Extracted data entries
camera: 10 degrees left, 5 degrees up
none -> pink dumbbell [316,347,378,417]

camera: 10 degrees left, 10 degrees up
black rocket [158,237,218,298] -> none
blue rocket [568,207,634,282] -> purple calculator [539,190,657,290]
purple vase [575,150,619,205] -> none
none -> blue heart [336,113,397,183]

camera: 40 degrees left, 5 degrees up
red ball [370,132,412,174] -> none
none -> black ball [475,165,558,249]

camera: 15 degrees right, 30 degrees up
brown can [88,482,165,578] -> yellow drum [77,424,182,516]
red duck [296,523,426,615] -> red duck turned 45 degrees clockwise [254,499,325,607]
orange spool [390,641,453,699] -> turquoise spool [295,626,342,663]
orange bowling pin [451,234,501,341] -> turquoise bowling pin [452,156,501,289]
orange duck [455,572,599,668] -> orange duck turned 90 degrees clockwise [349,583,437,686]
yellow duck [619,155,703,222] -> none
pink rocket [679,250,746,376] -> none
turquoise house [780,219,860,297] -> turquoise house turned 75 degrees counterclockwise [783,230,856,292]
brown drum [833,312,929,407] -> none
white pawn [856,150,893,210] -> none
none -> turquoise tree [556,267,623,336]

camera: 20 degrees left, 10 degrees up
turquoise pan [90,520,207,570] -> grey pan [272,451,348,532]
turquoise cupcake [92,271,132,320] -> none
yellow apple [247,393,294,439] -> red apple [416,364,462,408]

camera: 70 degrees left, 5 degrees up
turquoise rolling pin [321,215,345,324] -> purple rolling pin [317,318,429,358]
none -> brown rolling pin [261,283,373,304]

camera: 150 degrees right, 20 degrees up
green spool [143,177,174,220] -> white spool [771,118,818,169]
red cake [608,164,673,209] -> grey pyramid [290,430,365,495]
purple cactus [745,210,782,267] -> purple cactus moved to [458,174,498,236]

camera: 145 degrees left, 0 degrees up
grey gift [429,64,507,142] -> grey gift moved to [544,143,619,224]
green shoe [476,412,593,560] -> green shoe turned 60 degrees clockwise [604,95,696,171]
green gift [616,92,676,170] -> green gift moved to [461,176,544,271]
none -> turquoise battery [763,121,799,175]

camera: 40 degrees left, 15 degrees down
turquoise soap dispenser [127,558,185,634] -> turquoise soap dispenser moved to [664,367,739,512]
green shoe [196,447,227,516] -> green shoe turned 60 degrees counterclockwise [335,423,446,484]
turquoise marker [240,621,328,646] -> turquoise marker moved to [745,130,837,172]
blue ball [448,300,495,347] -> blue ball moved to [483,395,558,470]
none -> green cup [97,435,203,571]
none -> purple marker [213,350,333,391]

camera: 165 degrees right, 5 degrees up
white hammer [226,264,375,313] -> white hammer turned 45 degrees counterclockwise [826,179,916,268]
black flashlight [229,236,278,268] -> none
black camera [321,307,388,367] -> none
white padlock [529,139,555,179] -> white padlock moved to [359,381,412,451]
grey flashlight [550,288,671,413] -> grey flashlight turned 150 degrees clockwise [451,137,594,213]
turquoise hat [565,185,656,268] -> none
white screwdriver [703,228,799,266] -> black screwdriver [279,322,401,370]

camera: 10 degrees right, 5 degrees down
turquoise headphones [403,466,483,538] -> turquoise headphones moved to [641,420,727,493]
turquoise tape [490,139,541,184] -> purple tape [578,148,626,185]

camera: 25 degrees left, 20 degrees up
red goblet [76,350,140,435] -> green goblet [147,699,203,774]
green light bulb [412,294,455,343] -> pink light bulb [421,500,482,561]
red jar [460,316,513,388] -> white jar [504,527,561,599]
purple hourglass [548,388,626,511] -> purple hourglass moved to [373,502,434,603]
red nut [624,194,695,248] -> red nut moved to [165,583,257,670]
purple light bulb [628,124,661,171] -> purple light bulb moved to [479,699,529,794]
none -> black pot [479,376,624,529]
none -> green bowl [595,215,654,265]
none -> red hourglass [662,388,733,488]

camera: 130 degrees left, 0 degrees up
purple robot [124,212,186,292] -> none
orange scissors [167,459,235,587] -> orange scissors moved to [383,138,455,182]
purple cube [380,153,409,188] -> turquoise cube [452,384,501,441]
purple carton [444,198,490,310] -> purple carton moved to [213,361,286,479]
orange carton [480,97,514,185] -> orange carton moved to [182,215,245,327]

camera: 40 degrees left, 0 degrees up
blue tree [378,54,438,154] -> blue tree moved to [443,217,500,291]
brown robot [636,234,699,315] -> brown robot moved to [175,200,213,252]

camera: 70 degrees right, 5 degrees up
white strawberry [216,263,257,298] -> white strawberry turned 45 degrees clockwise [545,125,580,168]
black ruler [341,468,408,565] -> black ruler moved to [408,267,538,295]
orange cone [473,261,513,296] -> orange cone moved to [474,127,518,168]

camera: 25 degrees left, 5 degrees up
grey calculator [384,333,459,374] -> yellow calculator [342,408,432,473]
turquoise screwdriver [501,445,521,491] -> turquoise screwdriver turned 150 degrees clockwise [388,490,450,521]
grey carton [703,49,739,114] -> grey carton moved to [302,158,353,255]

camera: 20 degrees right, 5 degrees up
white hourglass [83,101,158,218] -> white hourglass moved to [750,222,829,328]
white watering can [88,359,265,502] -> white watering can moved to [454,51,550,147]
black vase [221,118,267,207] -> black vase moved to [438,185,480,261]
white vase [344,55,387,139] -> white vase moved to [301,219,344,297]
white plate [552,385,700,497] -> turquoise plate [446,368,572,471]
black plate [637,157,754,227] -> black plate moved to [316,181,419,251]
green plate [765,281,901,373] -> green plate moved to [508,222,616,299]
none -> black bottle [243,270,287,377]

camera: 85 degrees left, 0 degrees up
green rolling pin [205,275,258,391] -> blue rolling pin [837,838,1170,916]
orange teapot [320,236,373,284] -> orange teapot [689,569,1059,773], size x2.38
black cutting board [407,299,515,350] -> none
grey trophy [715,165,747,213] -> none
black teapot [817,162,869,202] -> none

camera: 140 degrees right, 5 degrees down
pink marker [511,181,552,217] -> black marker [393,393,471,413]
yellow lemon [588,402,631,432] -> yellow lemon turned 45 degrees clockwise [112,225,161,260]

JOB ITEM
For this exercise, repeat exactly the lines of the data above from the one with "green shoe [476,412,593,560]" down to the one with "black flashlight [229,236,278,268] -> none", both end lines included.

EXERCISE ANSWER
green shoe [476,412,593,560] -> green shoe turned 60 degrees clockwise [604,95,696,171]
green gift [616,92,676,170] -> green gift moved to [461,176,544,271]
none -> turquoise battery [763,121,799,175]

camera: 40 degrees left, 15 degrees down
turquoise soap dispenser [127,558,185,634] -> turquoise soap dispenser moved to [664,367,739,512]
green shoe [196,447,227,516] -> green shoe turned 60 degrees counterclockwise [335,423,446,484]
turquoise marker [240,621,328,646] -> turquoise marker moved to [745,130,837,172]
blue ball [448,300,495,347] -> blue ball moved to [483,395,558,470]
none -> green cup [97,435,203,571]
none -> purple marker [213,350,333,391]

camera: 165 degrees right, 5 degrees up
white hammer [226,264,375,313] -> white hammer turned 45 degrees counterclockwise [826,179,916,268]
black flashlight [229,236,278,268] -> none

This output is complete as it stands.